Exercise brief: Copy the following items word for word, keeping every line as it appears.

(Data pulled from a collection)

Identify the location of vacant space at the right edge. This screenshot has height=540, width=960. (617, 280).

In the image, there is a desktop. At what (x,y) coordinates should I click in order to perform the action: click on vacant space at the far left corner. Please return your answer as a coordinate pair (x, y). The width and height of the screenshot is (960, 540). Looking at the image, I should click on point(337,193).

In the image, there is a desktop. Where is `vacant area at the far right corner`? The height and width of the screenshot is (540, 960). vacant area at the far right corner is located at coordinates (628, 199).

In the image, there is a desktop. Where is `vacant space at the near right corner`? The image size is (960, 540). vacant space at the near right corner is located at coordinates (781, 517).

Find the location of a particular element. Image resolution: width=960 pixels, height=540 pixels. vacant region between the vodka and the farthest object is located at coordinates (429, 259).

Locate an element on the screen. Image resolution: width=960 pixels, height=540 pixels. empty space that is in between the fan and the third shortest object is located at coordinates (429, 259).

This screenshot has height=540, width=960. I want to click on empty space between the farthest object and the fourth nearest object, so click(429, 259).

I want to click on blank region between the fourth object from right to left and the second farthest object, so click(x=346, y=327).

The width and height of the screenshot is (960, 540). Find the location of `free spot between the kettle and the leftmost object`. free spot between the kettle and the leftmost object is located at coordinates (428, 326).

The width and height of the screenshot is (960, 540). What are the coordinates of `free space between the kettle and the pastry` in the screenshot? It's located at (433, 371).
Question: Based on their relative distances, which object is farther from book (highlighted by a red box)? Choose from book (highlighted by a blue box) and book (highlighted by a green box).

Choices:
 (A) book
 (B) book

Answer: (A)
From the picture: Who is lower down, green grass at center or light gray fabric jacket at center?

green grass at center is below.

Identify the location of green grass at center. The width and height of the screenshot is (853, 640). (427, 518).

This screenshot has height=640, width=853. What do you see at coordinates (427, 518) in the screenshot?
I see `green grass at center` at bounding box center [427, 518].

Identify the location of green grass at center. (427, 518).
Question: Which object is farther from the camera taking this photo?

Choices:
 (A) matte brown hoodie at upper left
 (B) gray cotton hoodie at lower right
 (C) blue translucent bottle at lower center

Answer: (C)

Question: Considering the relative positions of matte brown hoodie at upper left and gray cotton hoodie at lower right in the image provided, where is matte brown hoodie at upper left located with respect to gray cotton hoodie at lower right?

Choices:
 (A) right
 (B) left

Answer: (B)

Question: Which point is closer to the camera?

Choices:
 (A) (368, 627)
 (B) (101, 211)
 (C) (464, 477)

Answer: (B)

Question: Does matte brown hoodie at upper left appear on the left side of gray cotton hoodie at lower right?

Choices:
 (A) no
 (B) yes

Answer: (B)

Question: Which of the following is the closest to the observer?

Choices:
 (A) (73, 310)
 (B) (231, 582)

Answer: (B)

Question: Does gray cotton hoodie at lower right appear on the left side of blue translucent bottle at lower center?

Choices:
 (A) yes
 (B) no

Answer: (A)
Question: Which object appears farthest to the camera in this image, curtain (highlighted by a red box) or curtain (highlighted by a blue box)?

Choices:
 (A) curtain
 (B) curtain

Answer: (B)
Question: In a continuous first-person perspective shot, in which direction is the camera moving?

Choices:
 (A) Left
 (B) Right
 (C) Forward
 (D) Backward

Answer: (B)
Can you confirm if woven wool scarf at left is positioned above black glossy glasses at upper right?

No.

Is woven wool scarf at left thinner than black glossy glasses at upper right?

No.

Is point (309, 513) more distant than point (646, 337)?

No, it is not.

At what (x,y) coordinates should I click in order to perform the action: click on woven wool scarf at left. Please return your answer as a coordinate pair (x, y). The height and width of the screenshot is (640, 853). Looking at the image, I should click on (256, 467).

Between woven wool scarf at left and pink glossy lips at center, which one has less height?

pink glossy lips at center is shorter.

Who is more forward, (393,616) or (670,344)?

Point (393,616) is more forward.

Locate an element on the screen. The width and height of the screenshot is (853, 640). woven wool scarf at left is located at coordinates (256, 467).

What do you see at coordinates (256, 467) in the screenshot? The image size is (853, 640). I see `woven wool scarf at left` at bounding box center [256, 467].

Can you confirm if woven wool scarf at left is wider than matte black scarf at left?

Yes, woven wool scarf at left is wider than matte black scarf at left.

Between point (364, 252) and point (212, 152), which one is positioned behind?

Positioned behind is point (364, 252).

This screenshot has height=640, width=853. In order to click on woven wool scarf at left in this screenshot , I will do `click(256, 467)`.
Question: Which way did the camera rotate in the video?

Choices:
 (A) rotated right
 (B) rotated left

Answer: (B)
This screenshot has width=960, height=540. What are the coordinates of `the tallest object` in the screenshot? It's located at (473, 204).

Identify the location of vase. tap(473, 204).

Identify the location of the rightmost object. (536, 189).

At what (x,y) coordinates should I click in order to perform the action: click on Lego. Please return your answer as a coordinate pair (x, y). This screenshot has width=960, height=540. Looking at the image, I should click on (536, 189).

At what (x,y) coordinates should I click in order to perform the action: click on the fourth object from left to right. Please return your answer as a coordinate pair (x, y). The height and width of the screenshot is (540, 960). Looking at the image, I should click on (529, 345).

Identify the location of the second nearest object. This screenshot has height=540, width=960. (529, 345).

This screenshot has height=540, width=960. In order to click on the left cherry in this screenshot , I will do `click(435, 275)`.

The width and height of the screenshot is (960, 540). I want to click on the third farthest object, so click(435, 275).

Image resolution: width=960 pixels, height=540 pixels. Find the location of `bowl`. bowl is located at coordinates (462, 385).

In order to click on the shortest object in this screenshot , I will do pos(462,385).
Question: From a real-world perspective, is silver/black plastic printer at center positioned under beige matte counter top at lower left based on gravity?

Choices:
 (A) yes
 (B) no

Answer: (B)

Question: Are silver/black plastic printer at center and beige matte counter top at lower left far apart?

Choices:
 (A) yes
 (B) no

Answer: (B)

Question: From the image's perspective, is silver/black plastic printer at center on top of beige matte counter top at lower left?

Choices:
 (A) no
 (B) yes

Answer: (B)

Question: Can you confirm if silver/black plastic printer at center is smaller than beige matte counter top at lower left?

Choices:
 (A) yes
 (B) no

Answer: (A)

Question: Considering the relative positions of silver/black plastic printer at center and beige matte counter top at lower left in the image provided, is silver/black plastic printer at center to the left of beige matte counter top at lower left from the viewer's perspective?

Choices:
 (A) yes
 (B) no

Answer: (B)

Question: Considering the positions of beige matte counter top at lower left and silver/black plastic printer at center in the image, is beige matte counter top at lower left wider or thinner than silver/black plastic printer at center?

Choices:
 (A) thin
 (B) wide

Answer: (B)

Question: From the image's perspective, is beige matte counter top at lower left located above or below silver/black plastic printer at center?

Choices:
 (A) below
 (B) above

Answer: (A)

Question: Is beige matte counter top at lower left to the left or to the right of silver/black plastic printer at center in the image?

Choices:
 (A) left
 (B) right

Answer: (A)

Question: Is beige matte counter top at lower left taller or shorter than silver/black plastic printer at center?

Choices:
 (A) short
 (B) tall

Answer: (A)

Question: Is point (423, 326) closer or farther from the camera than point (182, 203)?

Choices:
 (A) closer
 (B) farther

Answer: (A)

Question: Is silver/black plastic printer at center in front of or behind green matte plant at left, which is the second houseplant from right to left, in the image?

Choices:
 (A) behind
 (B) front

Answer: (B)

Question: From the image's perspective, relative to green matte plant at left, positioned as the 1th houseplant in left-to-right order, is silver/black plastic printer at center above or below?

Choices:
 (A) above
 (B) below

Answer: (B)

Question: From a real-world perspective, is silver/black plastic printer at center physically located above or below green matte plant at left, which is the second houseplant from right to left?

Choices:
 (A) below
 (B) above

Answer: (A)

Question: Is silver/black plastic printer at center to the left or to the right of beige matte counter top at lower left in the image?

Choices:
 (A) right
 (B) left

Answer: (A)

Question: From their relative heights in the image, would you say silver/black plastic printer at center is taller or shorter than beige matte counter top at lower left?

Written reply:
Identify the location of vacant space at the right edge. This screenshot has height=540, width=960. (617, 280).

In the image, there is a desktop. At what (x,y) coordinates should I click in order to perform the action: click on vacant space at the far left corner. Please return your answer as a coordinate pair (x, y). The width and height of the screenshot is (960, 540). Looking at the image, I should click on point(337,193).

In the image, there is a desktop. Where is `vacant area at the far right corner`? The height and width of the screenshot is (540, 960). vacant area at the far right corner is located at coordinates (628, 199).

In the image, there is a desktop. Where is `vacant space at the near right corner`? The image size is (960, 540). vacant space at the near right corner is located at coordinates (781, 517).

Find the location of a particular element. Image resolution: width=960 pixels, height=540 pixels. vacant region between the vodka and the farthest object is located at coordinates (429, 259).

Locate an element on the screen. Image resolution: width=960 pixels, height=540 pixels. empty space that is in between the fan and the third shortest object is located at coordinates (429, 259).

This screenshot has height=540, width=960. I want to click on empty space between the farthest object and the fourth nearest object, so click(429, 259).

I want to click on blank region between the fourth object from right to left and the second farthest object, so click(x=346, y=327).

The width and height of the screenshot is (960, 540). Find the location of `free spot between the kettle and the leftmost object`. free spot between the kettle and the leftmost object is located at coordinates (428, 326).

The width and height of the screenshot is (960, 540). What are the coordinates of `free space between the kettle and the pastry` in the screenshot? It's located at (433, 371).
Question: Based on their relative distances, which object is farther from book (highlighted by a red box)? Choose from book (highlighted by a blue box) and book (highlighted by a green box).

Choices:
 (A) book
 (B) book

Answer: (A)
From the picture: Who is lower down, green grass at center or light gray fabric jacket at center?

green grass at center is below.

Identify the location of green grass at center. The width and height of the screenshot is (853, 640). (427, 518).

This screenshot has height=640, width=853. What do you see at coordinates (427, 518) in the screenshot?
I see `green grass at center` at bounding box center [427, 518].

Identify the location of green grass at center. (427, 518).
Question: Which object is farther from the camera taking this photo?

Choices:
 (A) matte brown hoodie at upper left
 (B) gray cotton hoodie at lower right
 (C) blue translucent bottle at lower center

Answer: (C)

Question: Considering the relative positions of matte brown hoodie at upper left and gray cotton hoodie at lower right in the image provided, where is matte brown hoodie at upper left located with respect to gray cotton hoodie at lower right?

Choices:
 (A) right
 (B) left

Answer: (B)

Question: Which point is closer to the camera?

Choices:
 (A) (368, 627)
 (B) (101, 211)
 (C) (464, 477)

Answer: (B)

Question: Does matte brown hoodie at upper left appear on the left side of gray cotton hoodie at lower right?

Choices:
 (A) no
 (B) yes

Answer: (B)

Question: Which of the following is the closest to the observer?

Choices:
 (A) (73, 310)
 (B) (231, 582)

Answer: (B)

Question: Does gray cotton hoodie at lower right appear on the left side of blue translucent bottle at lower center?

Choices:
 (A) yes
 (B) no

Answer: (A)
Question: Which object appears farthest to the camera in this image, curtain (highlighted by a red box) or curtain (highlighted by a blue box)?

Choices:
 (A) curtain
 (B) curtain

Answer: (B)
Question: In a continuous first-person perspective shot, in which direction is the camera moving?

Choices:
 (A) Left
 (B) Right
 (C) Forward
 (D) Backward

Answer: (B)
Can you confirm if woven wool scarf at left is positioned above black glossy glasses at upper right?

No.

Is woven wool scarf at left thinner than black glossy glasses at upper right?

No.

Is point (309, 513) more distant than point (646, 337)?

No, it is not.

At what (x,y) coordinates should I click in order to perform the action: click on woven wool scarf at left. Please return your answer as a coordinate pair (x, y). The height and width of the screenshot is (640, 853). Looking at the image, I should click on (256, 467).

Between woven wool scarf at left and pink glossy lips at center, which one has less height?

pink glossy lips at center is shorter.

Who is more forward, (393,616) or (670,344)?

Point (393,616) is more forward.

Locate an element on the screen. The width and height of the screenshot is (853, 640). woven wool scarf at left is located at coordinates (256, 467).

What do you see at coordinates (256, 467) in the screenshot? The image size is (853, 640). I see `woven wool scarf at left` at bounding box center [256, 467].

Can you confirm if woven wool scarf at left is wider than matte black scarf at left?

Yes, woven wool scarf at left is wider than matte black scarf at left.

Between point (364, 252) and point (212, 152), which one is positioned behind?

Positioned behind is point (364, 252).

This screenshot has height=640, width=853. In order to click on woven wool scarf at left in this screenshot , I will do `click(256, 467)`.
Question: Which way did the camera rotate in the video?

Choices:
 (A) rotated right
 (B) rotated left

Answer: (B)
This screenshot has width=960, height=540. What are the coordinates of `the tallest object` in the screenshot? It's located at (473, 204).

Identify the location of vase. tap(473, 204).

Identify the location of the rightmost object. (536, 189).

At what (x,y) coordinates should I click in order to perform the action: click on Lego. Please return your answer as a coordinate pair (x, y). This screenshot has width=960, height=540. Looking at the image, I should click on (536, 189).

At what (x,y) coordinates should I click in order to perform the action: click on the fourth object from left to right. Please return your answer as a coordinate pair (x, y). The height and width of the screenshot is (540, 960). Looking at the image, I should click on (529, 345).

Identify the location of the second nearest object. This screenshot has height=540, width=960. (529, 345).

This screenshot has height=540, width=960. In order to click on the left cherry in this screenshot , I will do `click(435, 275)`.

The width and height of the screenshot is (960, 540). I want to click on the third farthest object, so click(435, 275).

Image resolution: width=960 pixels, height=540 pixels. Find the location of `bowl`. bowl is located at coordinates (462, 385).

In order to click on the shortest object in this screenshot , I will do pos(462,385).
Question: From a real-world perspective, is silver/black plastic printer at center positioned under beige matte counter top at lower left based on gravity?

Choices:
 (A) yes
 (B) no

Answer: (B)

Question: Are silver/black plastic printer at center and beige matte counter top at lower left far apart?

Choices:
 (A) yes
 (B) no

Answer: (B)

Question: From the image's perspective, is silver/black plastic printer at center on top of beige matte counter top at lower left?

Choices:
 (A) no
 (B) yes

Answer: (B)

Question: Can you confirm if silver/black plastic printer at center is smaller than beige matte counter top at lower left?

Choices:
 (A) yes
 (B) no

Answer: (A)

Question: Considering the relative positions of silver/black plastic printer at center and beige matte counter top at lower left in the image provided, is silver/black plastic printer at center to the left of beige matte counter top at lower left from the viewer's perspective?

Choices:
 (A) yes
 (B) no

Answer: (B)

Question: Considering the positions of beige matte counter top at lower left and silver/black plastic printer at center in the image, is beige matte counter top at lower left wider or thinner than silver/black plastic printer at center?

Choices:
 (A) thin
 (B) wide

Answer: (B)

Question: From the image's perspective, is beige matte counter top at lower left located above or below silver/black plastic printer at center?

Choices:
 (A) below
 (B) above

Answer: (A)

Question: Is beige matte counter top at lower left to the left or to the right of silver/black plastic printer at center in the image?

Choices:
 (A) left
 (B) right

Answer: (A)

Question: Is beige matte counter top at lower left taller or shorter than silver/black plastic printer at center?

Choices:
 (A) short
 (B) tall

Answer: (A)

Question: Is point (423, 326) closer or farther from the camera than point (182, 203)?

Choices:
 (A) closer
 (B) farther

Answer: (A)

Question: Is silver/black plastic printer at center in front of or behind green matte plant at left, which is the second houseplant from right to left, in the image?

Choices:
 (A) behind
 (B) front

Answer: (B)

Question: From the image's perspective, relative to green matte plant at left, positioned as the 1th houseplant in left-to-right order, is silver/black plastic printer at center above or below?

Choices:
 (A) above
 (B) below

Answer: (B)

Question: From a real-world perspective, is silver/black plastic printer at center physically located above or below green matte plant at left, which is the second houseplant from right to left?

Choices:
 (A) below
 (B) above

Answer: (A)

Question: Is silver/black plastic printer at center to the left or to the right of beige matte counter top at lower left in the image?

Choices:
 (A) right
 (B) left

Answer: (A)

Question: From their relative heights in the image, would you say silver/black plastic printer at center is taller or shorter than beige matte counter top at lower left?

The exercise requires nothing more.